#### RECORDS SUPPLIED ####
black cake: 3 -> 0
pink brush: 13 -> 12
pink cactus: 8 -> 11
####
#### RECORDS SUPPLIED ####
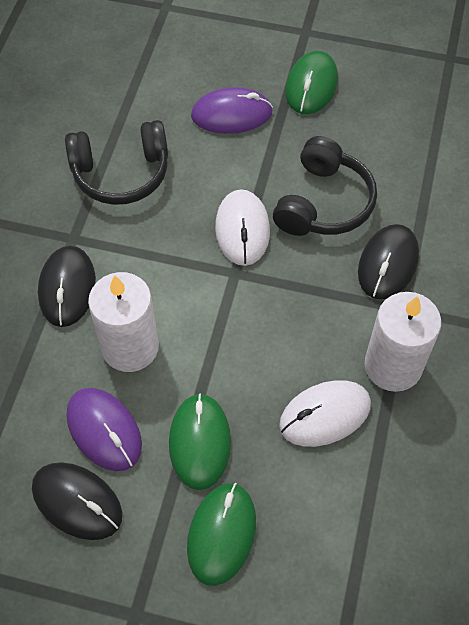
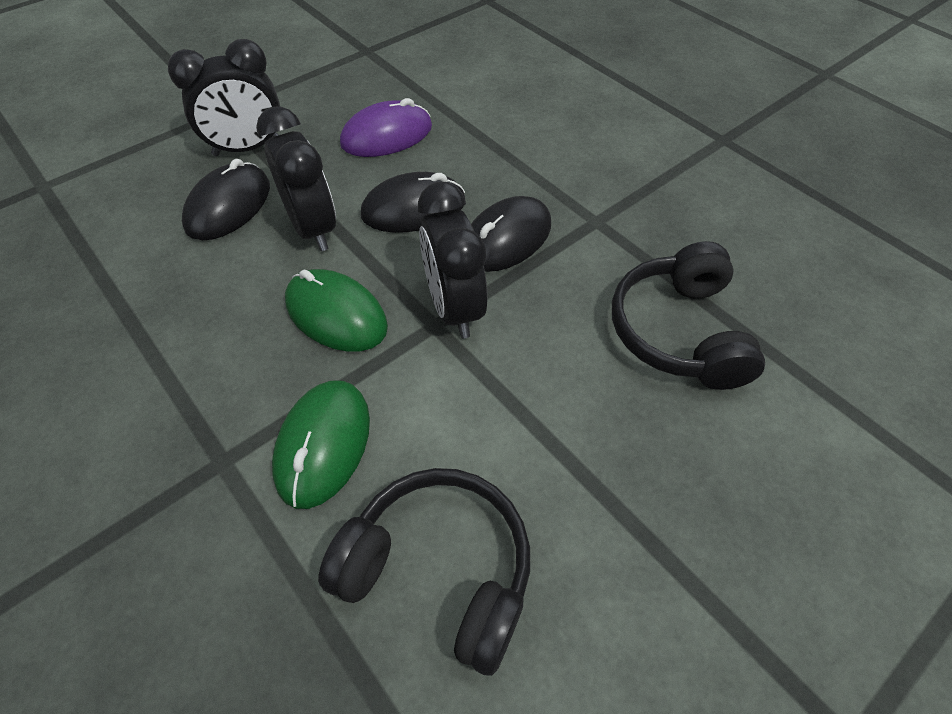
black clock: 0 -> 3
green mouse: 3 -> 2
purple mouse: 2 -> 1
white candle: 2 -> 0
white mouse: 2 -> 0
####
- _TASK BRIEF_: Copy out all lines above that include the string "mouse".

- _COMPLETED TASK_:
green mouse: 3 -> 2
purple mouse: 2 -> 1
white mouse: 2 -> 0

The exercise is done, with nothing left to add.